Dataset records:
┌────────
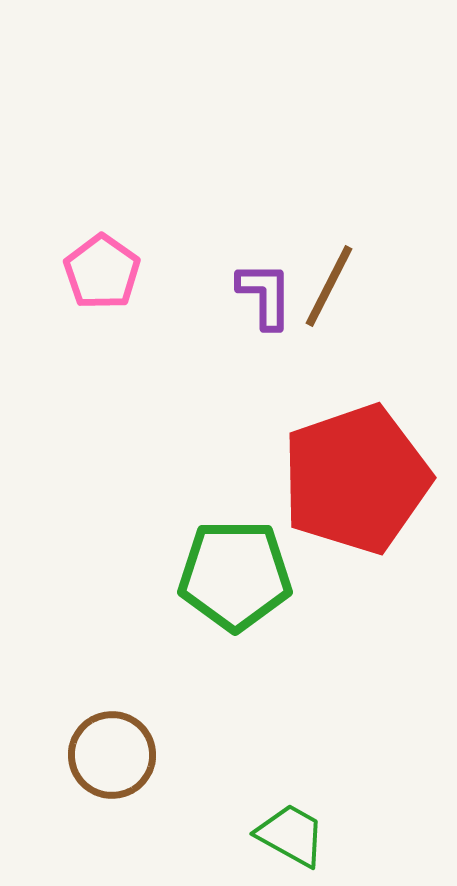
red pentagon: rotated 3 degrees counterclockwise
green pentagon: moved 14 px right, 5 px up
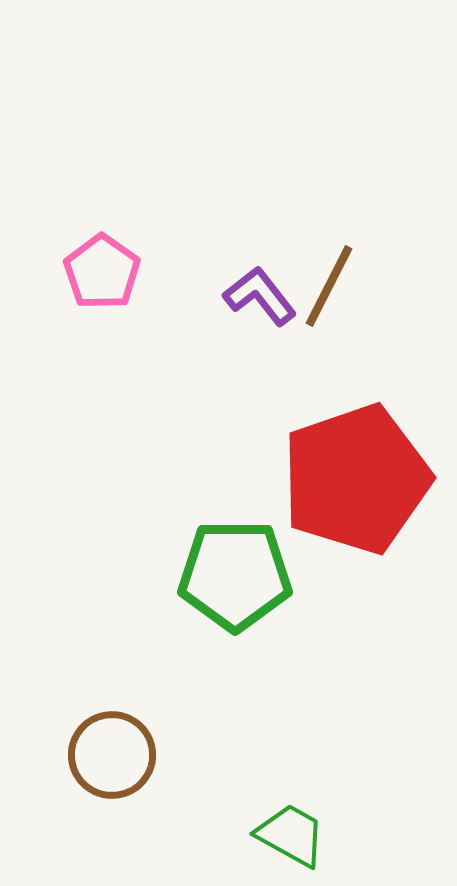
purple L-shape: moved 5 px left, 1 px down; rotated 38 degrees counterclockwise
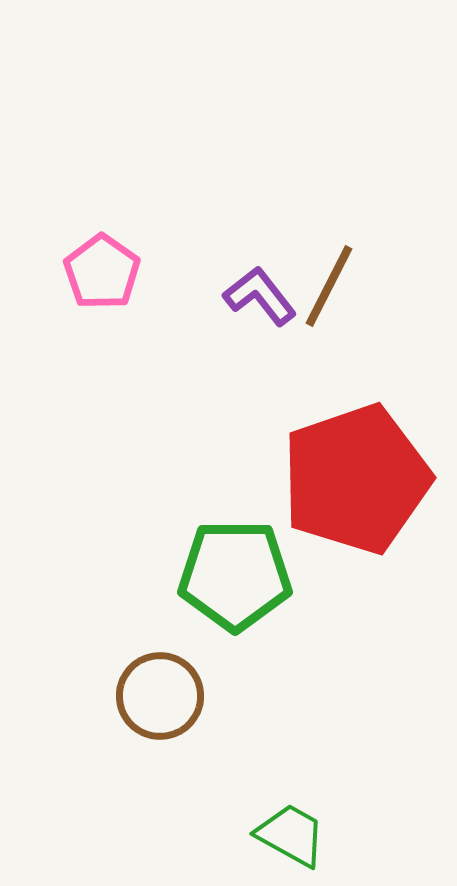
brown circle: moved 48 px right, 59 px up
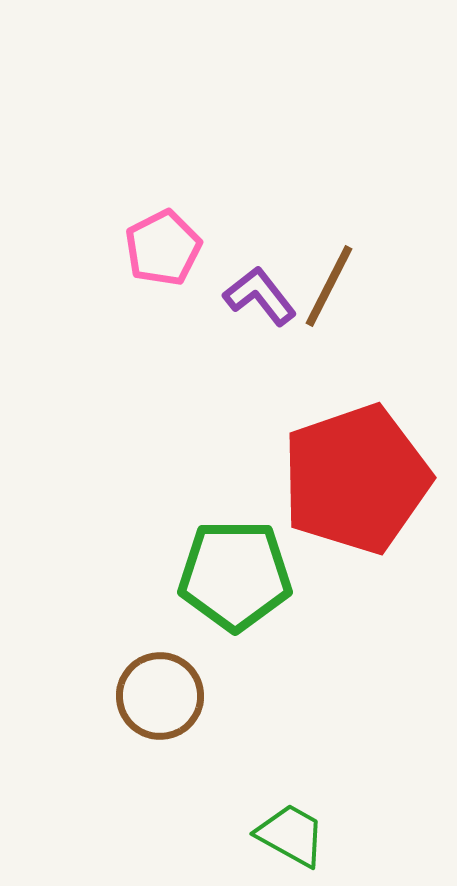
pink pentagon: moved 61 px right, 24 px up; rotated 10 degrees clockwise
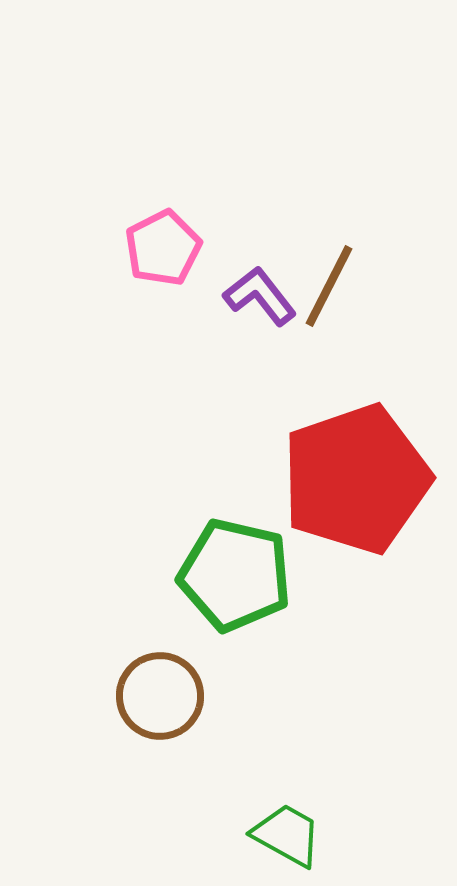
green pentagon: rotated 13 degrees clockwise
green trapezoid: moved 4 px left
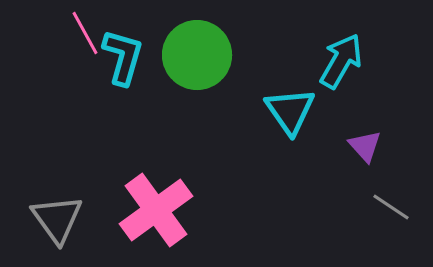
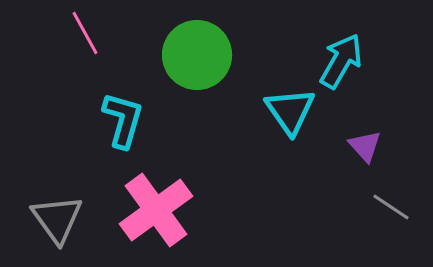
cyan L-shape: moved 63 px down
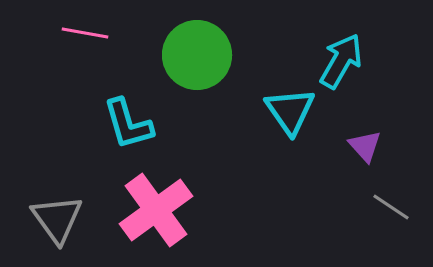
pink line: rotated 51 degrees counterclockwise
cyan L-shape: moved 5 px right, 4 px down; rotated 148 degrees clockwise
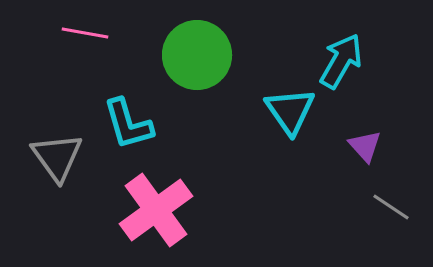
gray triangle: moved 62 px up
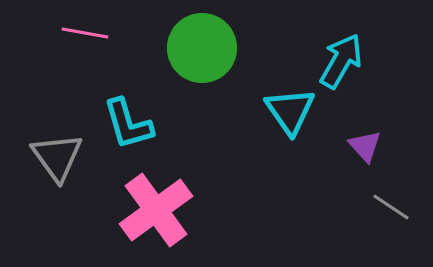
green circle: moved 5 px right, 7 px up
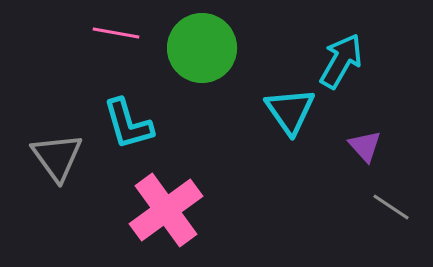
pink line: moved 31 px right
pink cross: moved 10 px right
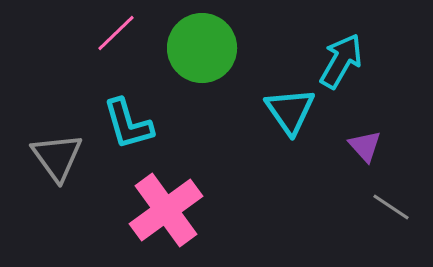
pink line: rotated 54 degrees counterclockwise
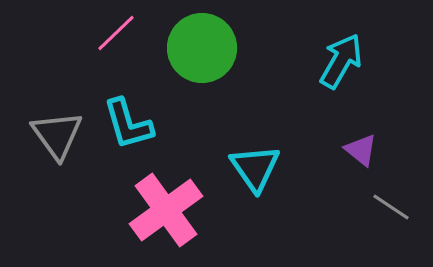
cyan triangle: moved 35 px left, 57 px down
purple triangle: moved 4 px left, 4 px down; rotated 9 degrees counterclockwise
gray triangle: moved 22 px up
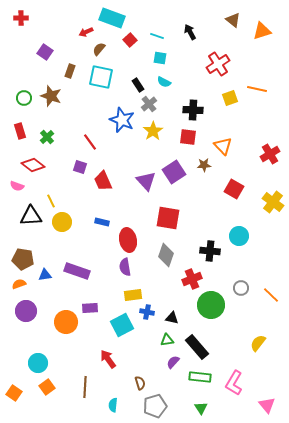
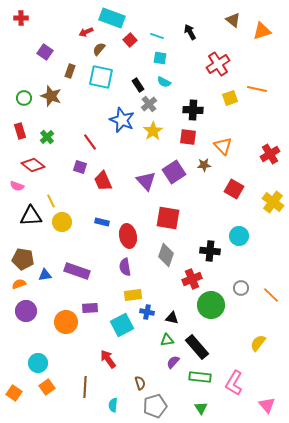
red ellipse at (128, 240): moved 4 px up
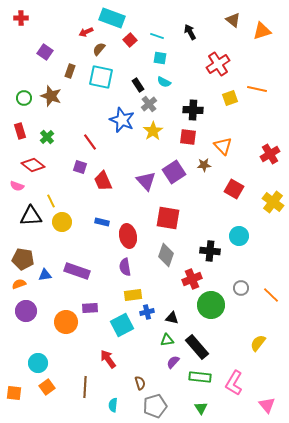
blue cross at (147, 312): rotated 24 degrees counterclockwise
orange square at (14, 393): rotated 28 degrees counterclockwise
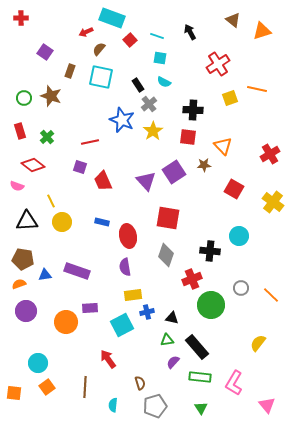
red line at (90, 142): rotated 66 degrees counterclockwise
black triangle at (31, 216): moved 4 px left, 5 px down
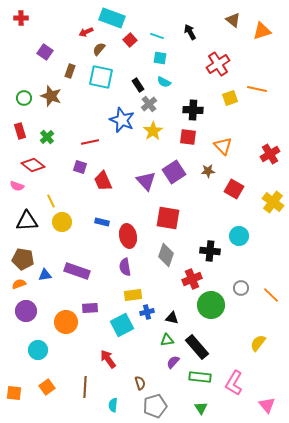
brown star at (204, 165): moved 4 px right, 6 px down
cyan circle at (38, 363): moved 13 px up
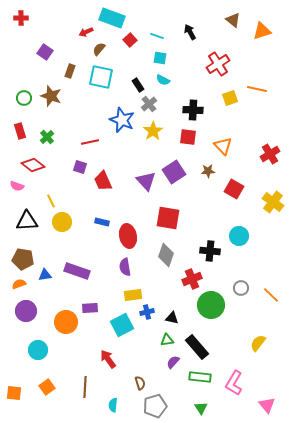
cyan semicircle at (164, 82): moved 1 px left, 2 px up
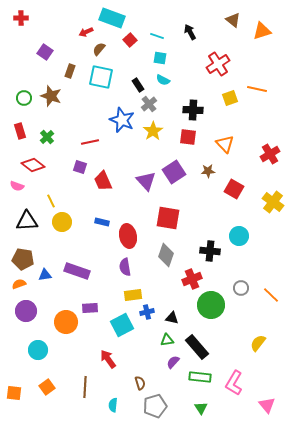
orange triangle at (223, 146): moved 2 px right, 2 px up
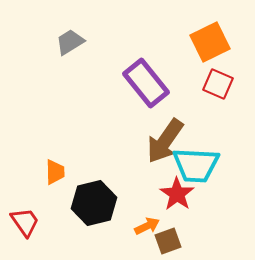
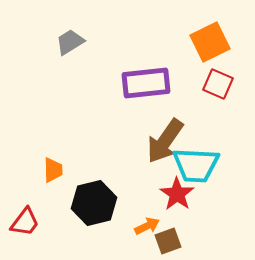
purple rectangle: rotated 57 degrees counterclockwise
orange trapezoid: moved 2 px left, 2 px up
red trapezoid: rotated 72 degrees clockwise
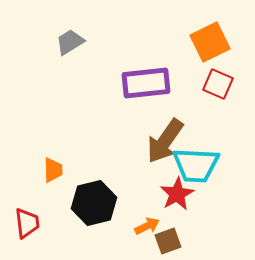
red star: rotated 8 degrees clockwise
red trapezoid: moved 2 px right, 1 px down; rotated 44 degrees counterclockwise
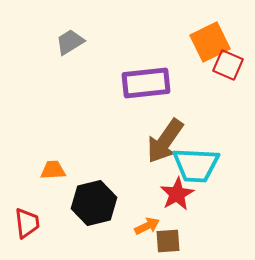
red square: moved 10 px right, 19 px up
orange trapezoid: rotated 92 degrees counterclockwise
brown square: rotated 16 degrees clockwise
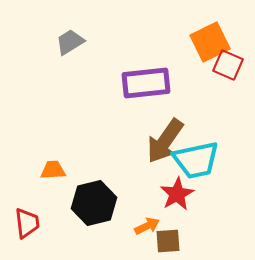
cyan trapezoid: moved 5 px up; rotated 15 degrees counterclockwise
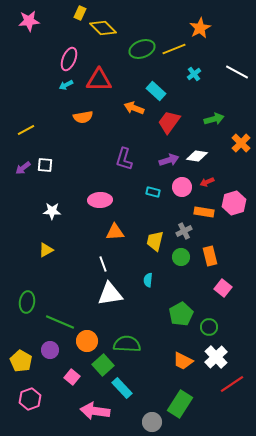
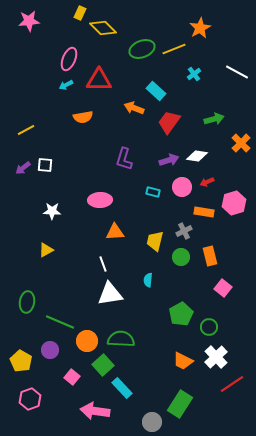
green semicircle at (127, 344): moved 6 px left, 5 px up
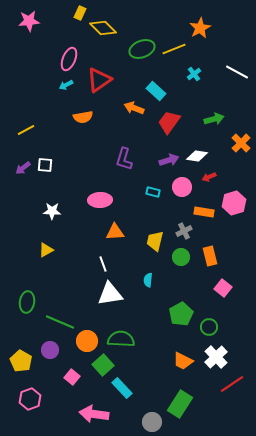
red triangle at (99, 80): rotated 36 degrees counterclockwise
red arrow at (207, 182): moved 2 px right, 5 px up
pink arrow at (95, 411): moved 1 px left, 3 px down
└────────
- _PROBLEM DETAILS_
Extract every line from all of the records above that states how a shape moved or rotated, reproducing each one word for word. Omit the picture lines.

- _FINAL RESULT_
red pentagon: rotated 3 degrees counterclockwise
green pentagon: moved 14 px right, 5 px up
purple L-shape: moved 5 px left, 1 px down; rotated 38 degrees counterclockwise
brown circle: moved 48 px right, 59 px up
pink pentagon: moved 61 px right, 24 px up; rotated 10 degrees clockwise
green pentagon: rotated 13 degrees clockwise
green trapezoid: moved 4 px left
cyan L-shape: moved 63 px down
pink line: rotated 51 degrees counterclockwise
cyan L-shape: moved 5 px right, 4 px down; rotated 148 degrees clockwise
gray triangle: moved 62 px up
green circle: moved 5 px right, 7 px up
pink line: moved 31 px right
pink cross: moved 10 px right
pink line: rotated 54 degrees counterclockwise
cyan triangle: moved 35 px left, 57 px down
purple triangle: moved 4 px left, 4 px down; rotated 9 degrees counterclockwise
gray triangle: moved 22 px up
red ellipse at (128, 240): moved 4 px up
blue cross at (147, 312): rotated 24 degrees counterclockwise
orange square at (14, 393): rotated 28 degrees counterclockwise
red line at (90, 142): rotated 66 degrees counterclockwise
black triangle at (31, 216): moved 4 px left, 5 px down
brown star at (204, 165): moved 4 px right, 6 px down
cyan circle at (38, 363): moved 13 px up
cyan semicircle at (164, 82): moved 1 px left, 2 px up
orange triangle at (223, 146): moved 2 px right, 2 px up
purple rectangle: rotated 57 degrees counterclockwise
orange trapezoid: moved 2 px left, 2 px up
red trapezoid: rotated 72 degrees clockwise
red star: rotated 8 degrees clockwise
red trapezoid: moved 2 px right, 1 px down; rotated 44 degrees counterclockwise
red square: moved 10 px right, 19 px up
orange trapezoid: rotated 92 degrees counterclockwise
brown square: rotated 16 degrees clockwise
cyan trapezoid: moved 5 px up; rotated 15 degrees counterclockwise
green semicircle at (127, 344): moved 6 px left, 5 px up
red triangle at (99, 80): rotated 36 degrees counterclockwise
red arrow at (207, 182): moved 2 px right, 5 px up
pink arrow at (95, 411): moved 1 px left, 3 px down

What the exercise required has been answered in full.